Task objective – Convert every line of the items below into a JSON array of strings, one string per line, omitting blank lines. Leave the pictures out of the output.
★ ★ ★ ★ ★ ★ ★
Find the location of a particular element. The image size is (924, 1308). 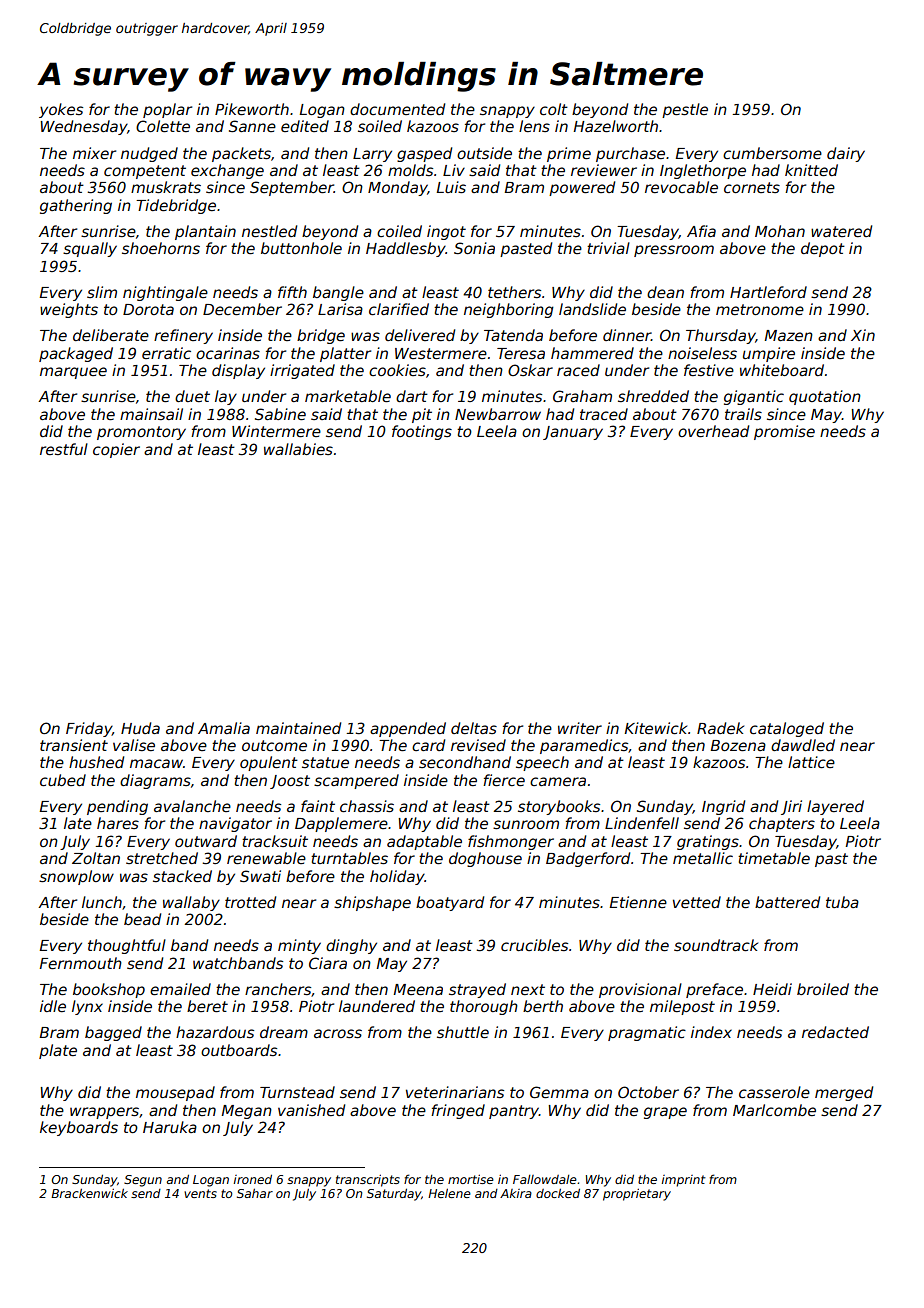

quotation is located at coordinates (825, 397).
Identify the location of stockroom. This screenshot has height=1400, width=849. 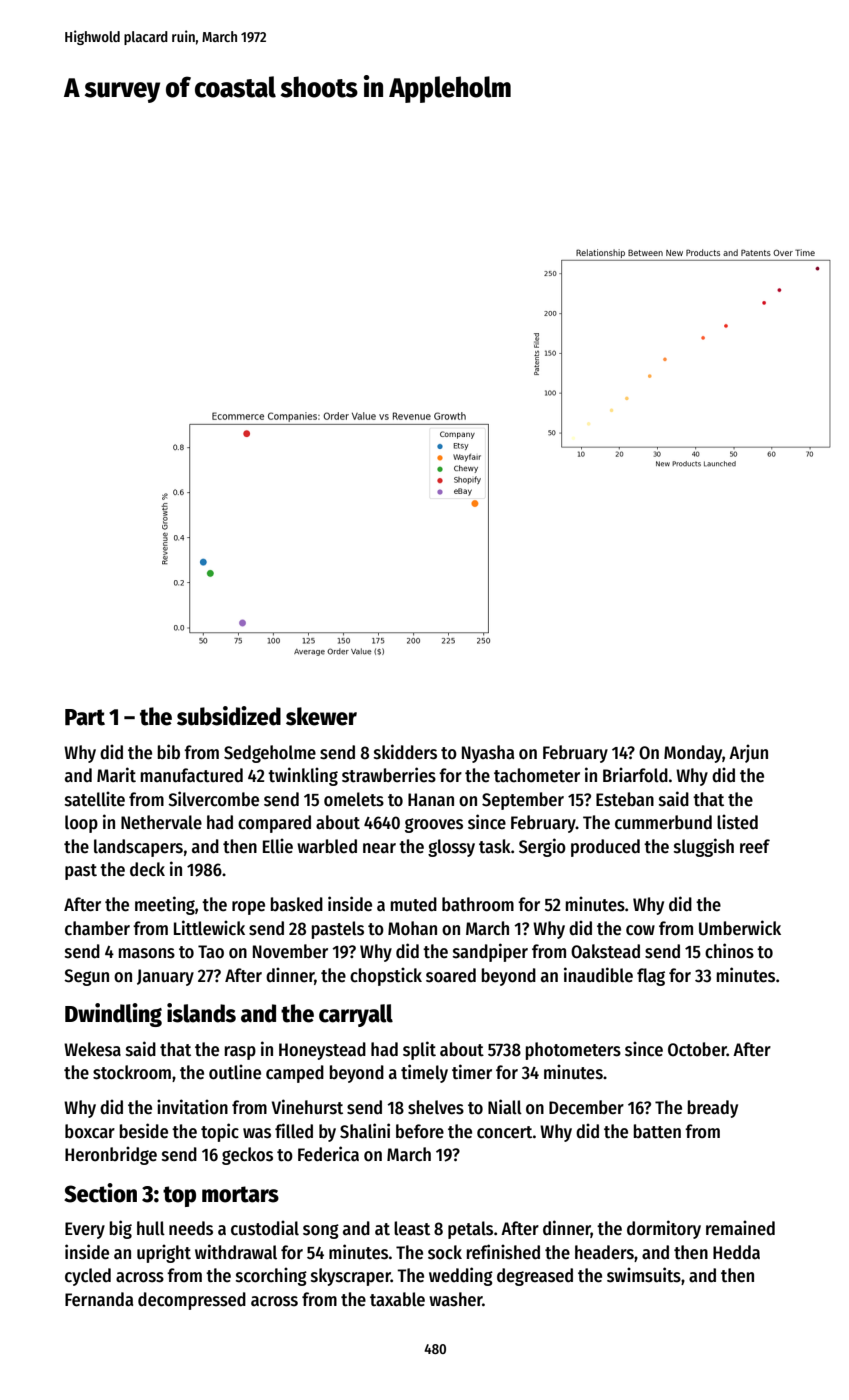
(132, 1072).
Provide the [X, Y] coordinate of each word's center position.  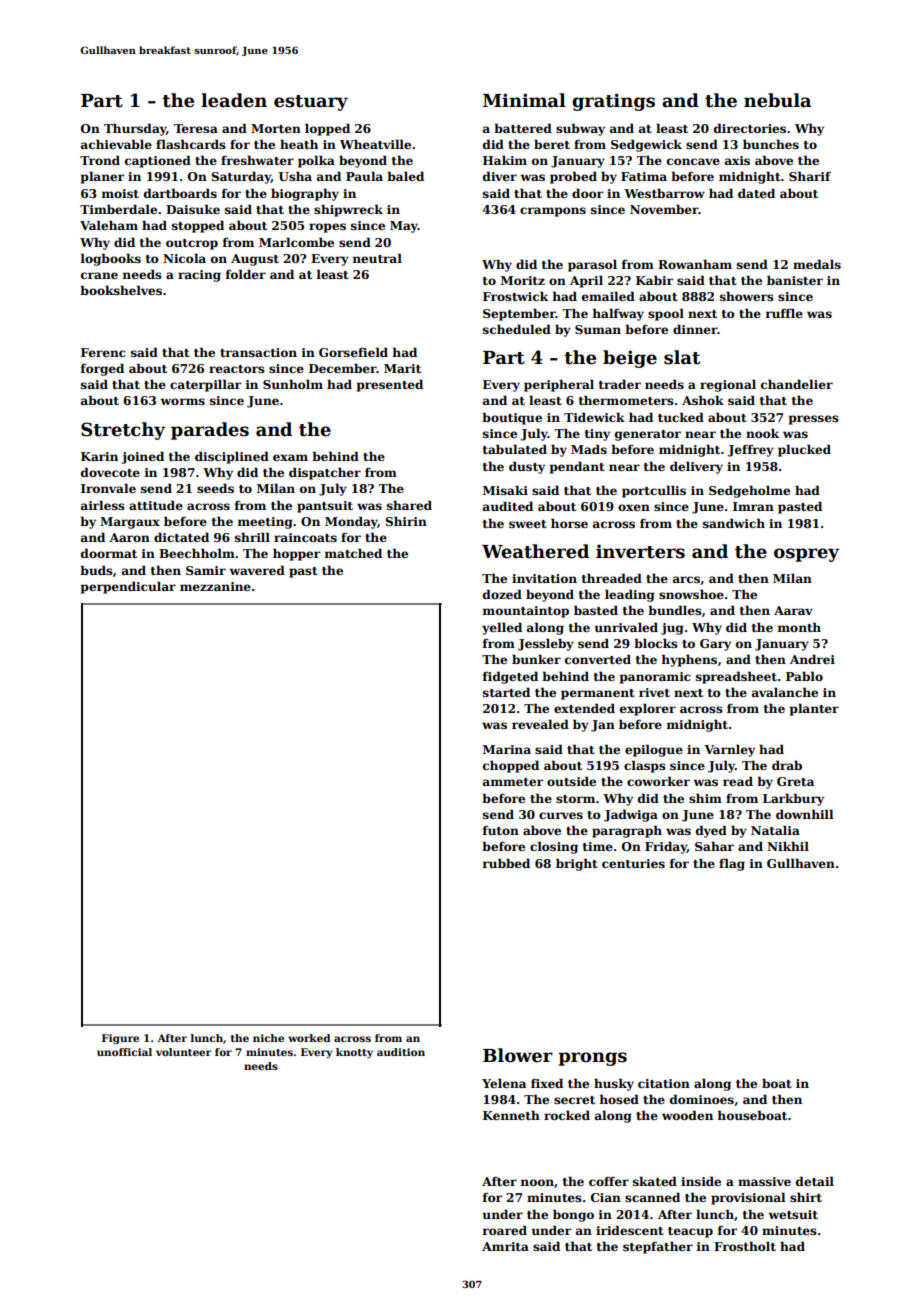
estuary [311, 103]
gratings [613, 102]
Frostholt [745, 1246]
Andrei [812, 659]
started [506, 692]
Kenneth [511, 1115]
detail [815, 1181]
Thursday [135, 129]
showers [747, 296]
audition [401, 1052]
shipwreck [348, 210]
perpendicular [128, 587]
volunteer [184, 1052]
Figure [120, 1039]
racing [199, 276]
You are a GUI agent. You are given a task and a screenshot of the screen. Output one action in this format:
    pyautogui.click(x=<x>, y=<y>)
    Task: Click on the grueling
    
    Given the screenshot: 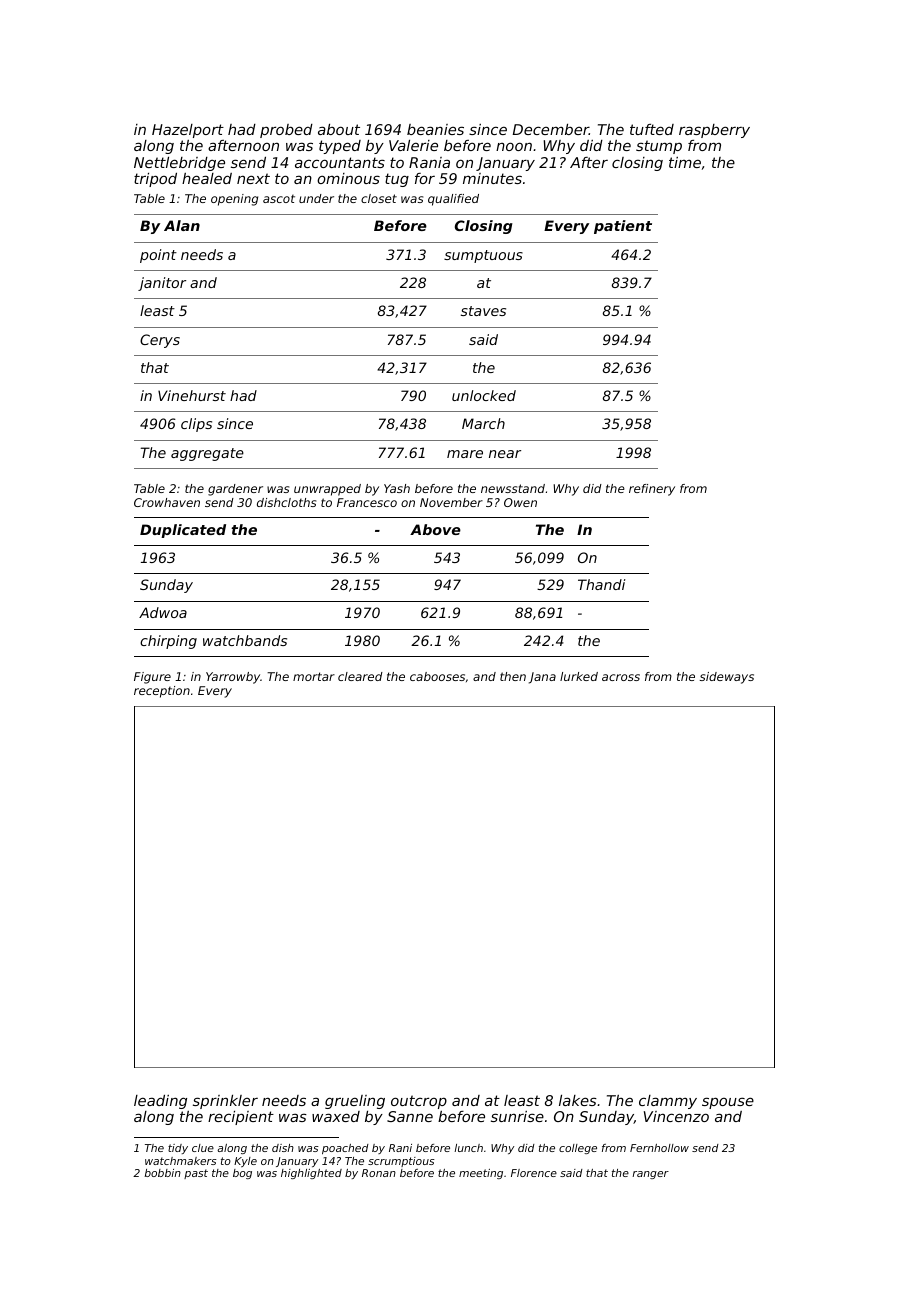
★ ★ ★ ★ ★ ★ ★
Solution to the exercise –
[
  "Find the location of a particular element. The image size is (924, 1308). ",
  "quotation is located at coordinates (825, 397).",
  "Identify the location of stockroom. This screenshot has height=1400, width=849. ",
  "(132, 1072).",
  "Provide the [X, Y] coordinate of each word's center position.  ",
  "estuary [311, 103]",
  "gratings [613, 102]",
  "Frostholt [745, 1246]",
  "Andrei [812, 659]",
  "started [506, 692]",
  "Kenneth [511, 1115]",
  "detail [815, 1181]",
  "Thursday [135, 129]",
  "showers [747, 296]",
  "audition [401, 1052]",
  "shipwreck [348, 210]",
  "perpendicular [128, 587]",
  "volunteer [184, 1052]",
  "Figure [120, 1039]",
  "racing [199, 276]",
  "You are a GUI agent. You are given a task and a screenshot of the screen. Output one action in this format:",
  "    pyautogui.click(x=<x>, y=<y>)",
  "    Task: Click on the grueling",
  "    Given the screenshot: "
]